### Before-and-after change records
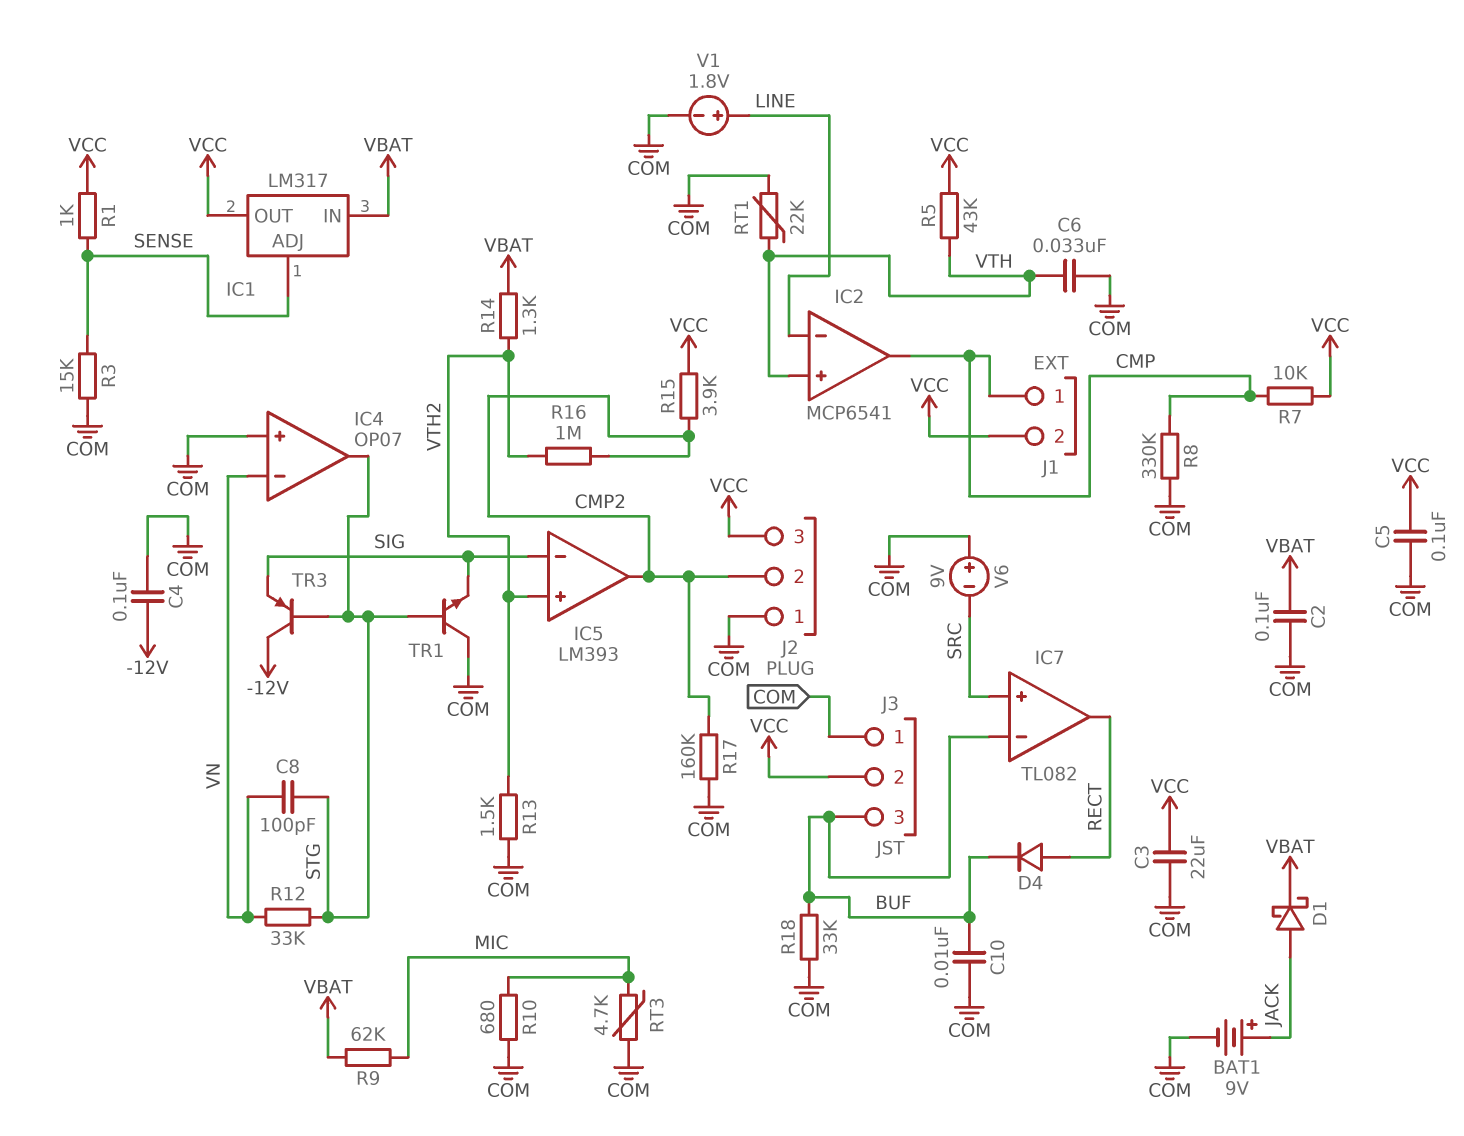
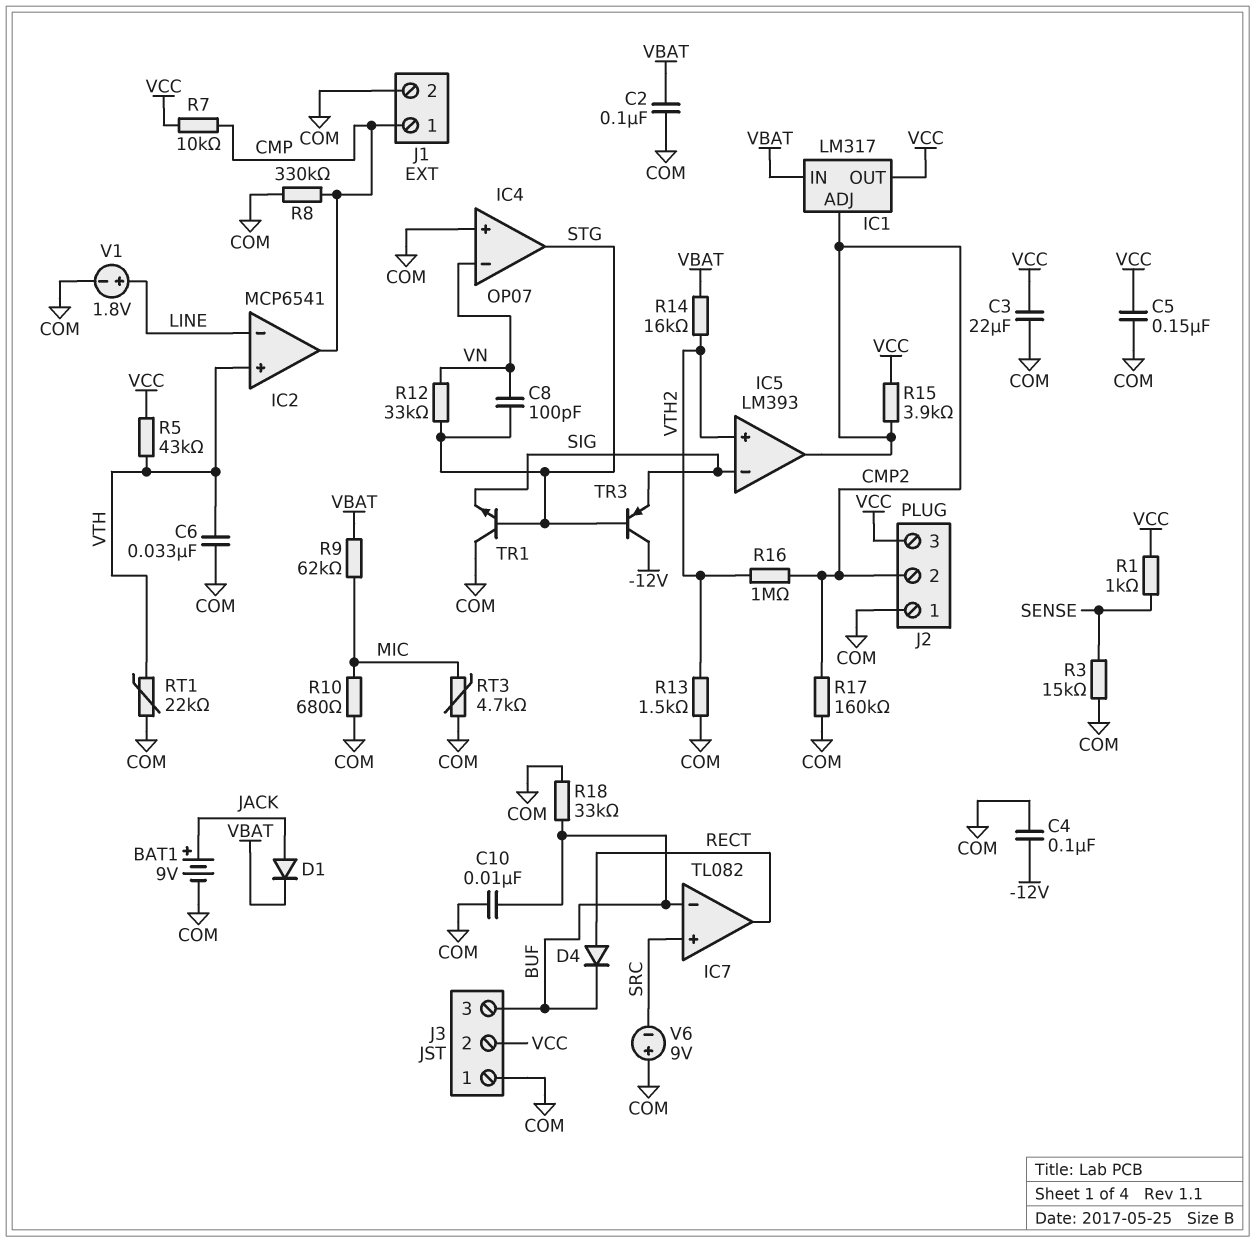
C5: 100nF (COM, VCC) -> 150nF (COM, VCC)
D1: schottky (A JACK, K VBAT) -> diode (A JACK, K VBAT)
IC1 pin ADJ: SENSE -> CMP2
J1 pin 2: VCC -> COM
R14: 1.3k (VBAT, VTH2) -> 16k (VBAT, VTH2)

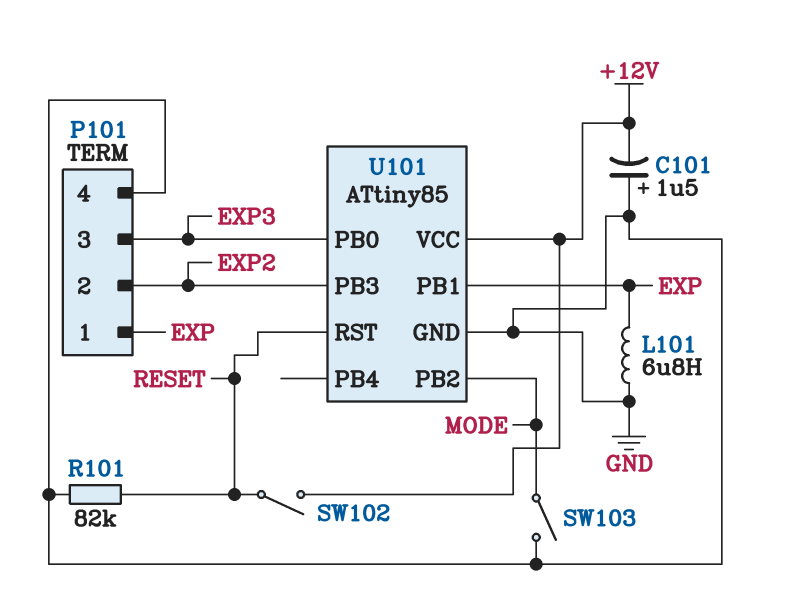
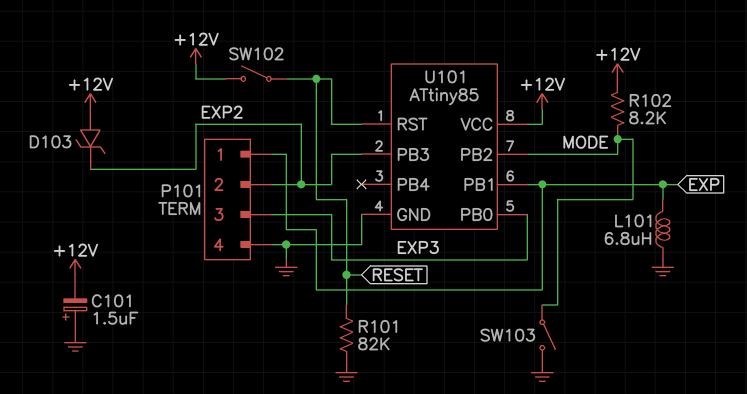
D103: none -> zener (A +12V, K EXP2)
R102: none -> 8.2k (+12V, MODE)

### Your goal
Your output must consist only of the lines from the line with "R14: 1.3k (VBAT, VTH2) -> 16k (VBAT, VTH2)" through the final line of the data, both included, reproduced exactly and free of pictures.

### Written response
R14: 1.3k (VBAT, VTH2) -> 16k (VBAT, VTH2)

D103: none -> zener (A +12V, K EXP2)
R102: none -> 8.2k (+12V, MODE)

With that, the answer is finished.